Collection entries
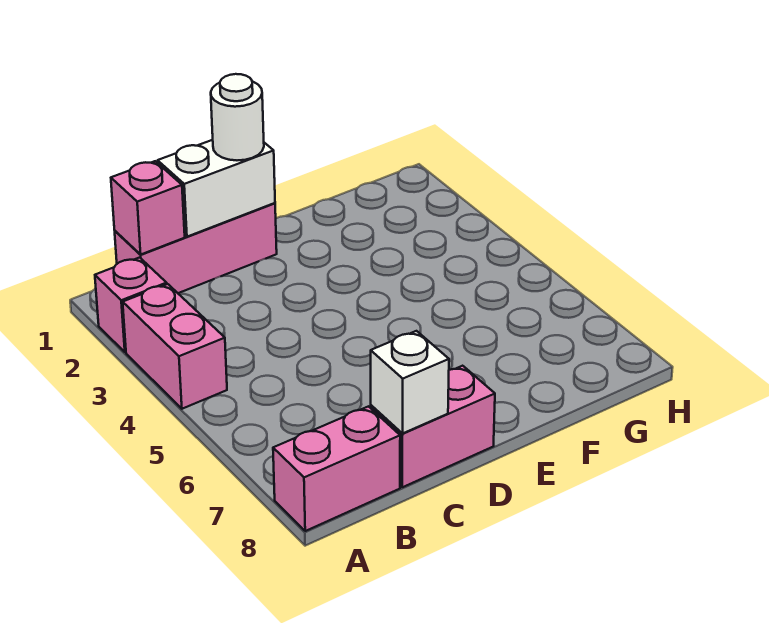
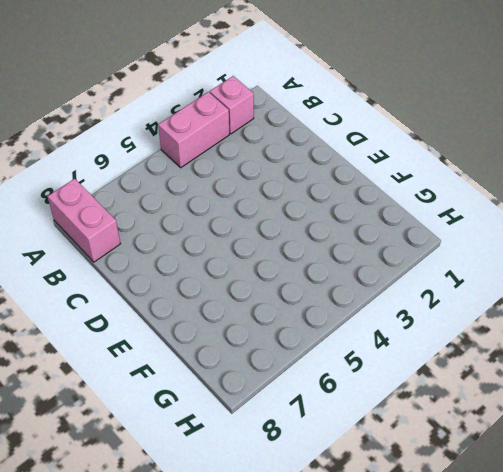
none -> pink brick B1:D1 level 1
none -> pink brick C8:D8 level 1

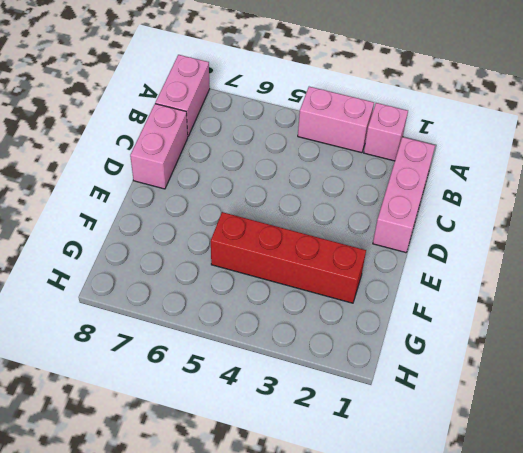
red brick F2:F5 level 1 -> none
none -> pink brick B1 level 2
none -> white brick C1:D1 level 2

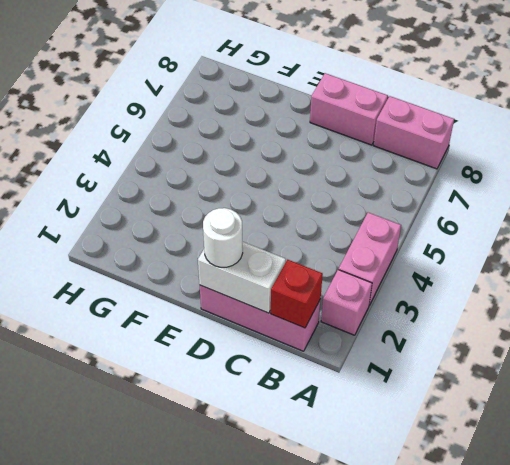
red brick B1 level 2 -> pink brick B1 level 2
none -> white brick C8 level 2

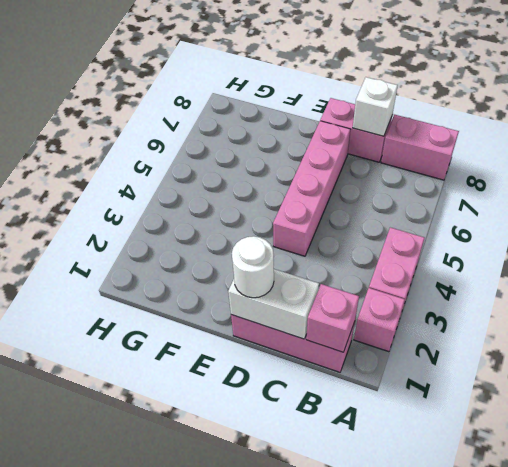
pink brick D4:D7 level 1 -> none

- **Aim of the exercise**
Return every record exactly, leaving out the pictures.

- **Expected answer**
none -> pink brick B1:D1 level 1
none -> pink brick C8:D8 level 1

red brick F2:F5 level 1 -> none
none -> pink brick B1 level 2
none -> white brick C1:D1 level 2

red brick B1 level 2 -> pink brick B1 level 2
none -> white brick C8 level 2

pink brick D4:D7 level 1 -> none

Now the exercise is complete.